◆ TASK PROMPT ◆
Copy only those lines which run from the line containing "purple trapezoid: moved 2 px left" to the end of the entries below, both inclusive, exactly as written and with no pictures.
** Opening RECORDS SHOWN block **
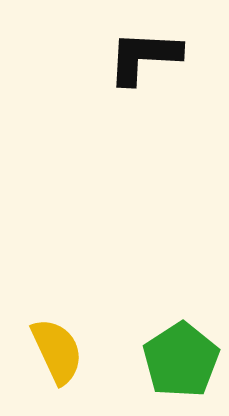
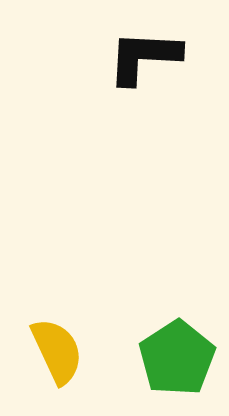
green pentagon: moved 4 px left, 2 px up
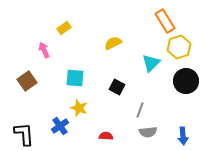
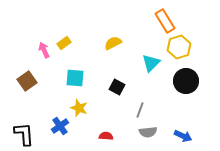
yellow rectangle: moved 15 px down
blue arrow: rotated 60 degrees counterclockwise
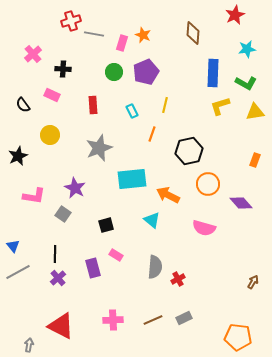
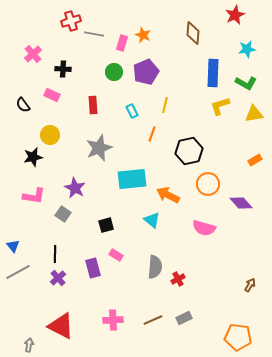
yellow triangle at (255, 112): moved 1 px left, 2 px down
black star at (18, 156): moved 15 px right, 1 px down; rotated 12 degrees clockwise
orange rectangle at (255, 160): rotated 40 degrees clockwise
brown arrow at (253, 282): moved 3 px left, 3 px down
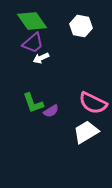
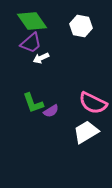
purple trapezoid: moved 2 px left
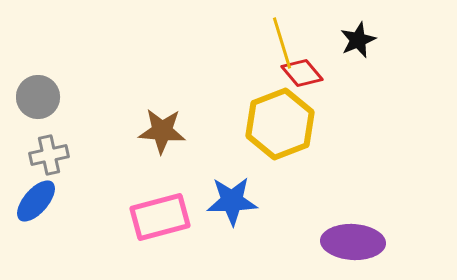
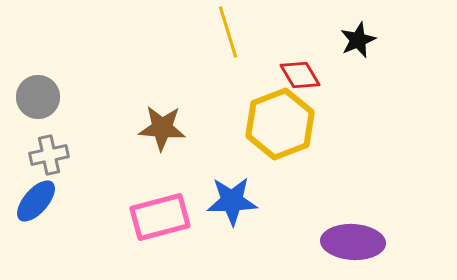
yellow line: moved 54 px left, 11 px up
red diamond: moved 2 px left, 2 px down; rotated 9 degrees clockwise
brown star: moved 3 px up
** Closing RECORDS SHOWN block **
◆ RESULT FOR THIS EXERCISE ◆
purple trapezoid: moved 2 px left
yellow line: moved 54 px left, 11 px up
red diamond: moved 2 px left, 2 px down; rotated 9 degrees clockwise
brown star: moved 3 px up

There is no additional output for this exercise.